▸ **WHAT THE EXERCISE ASKS**:
Would you repeat exactly the part of the listing below that runs from the line containing "purple triangle: moved" down to the line containing "gray diamond: rotated", inclusive, and nothing else?

▸ **DATA EXTRACT**:
'''

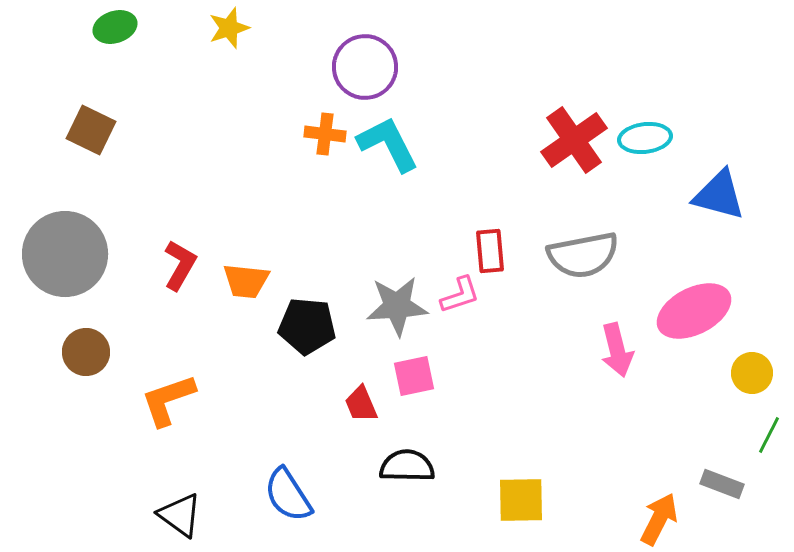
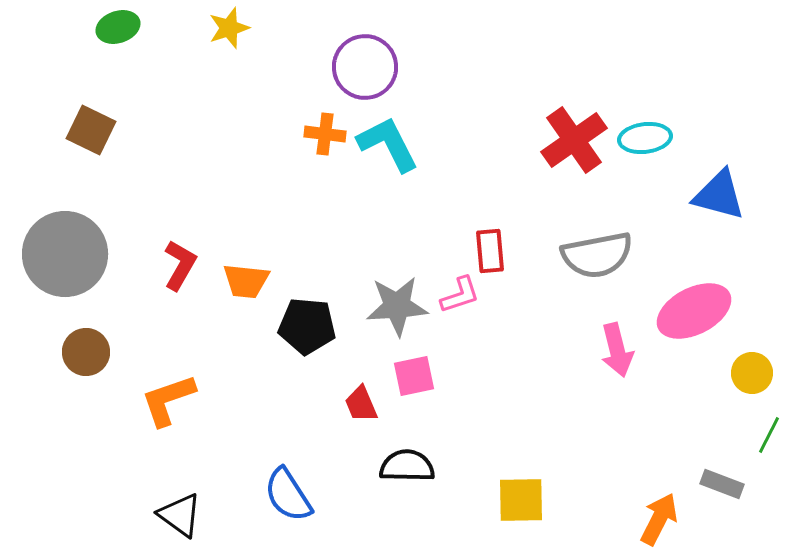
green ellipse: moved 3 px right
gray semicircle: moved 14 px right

'''
'''

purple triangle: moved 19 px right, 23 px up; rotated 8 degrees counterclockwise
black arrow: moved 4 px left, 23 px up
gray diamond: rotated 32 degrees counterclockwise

'''

▸ **ANSWER BOX**:
purple triangle: moved 19 px right, 23 px up; rotated 8 degrees counterclockwise
black arrow: moved 4 px left, 23 px up
gray diamond: rotated 32 degrees counterclockwise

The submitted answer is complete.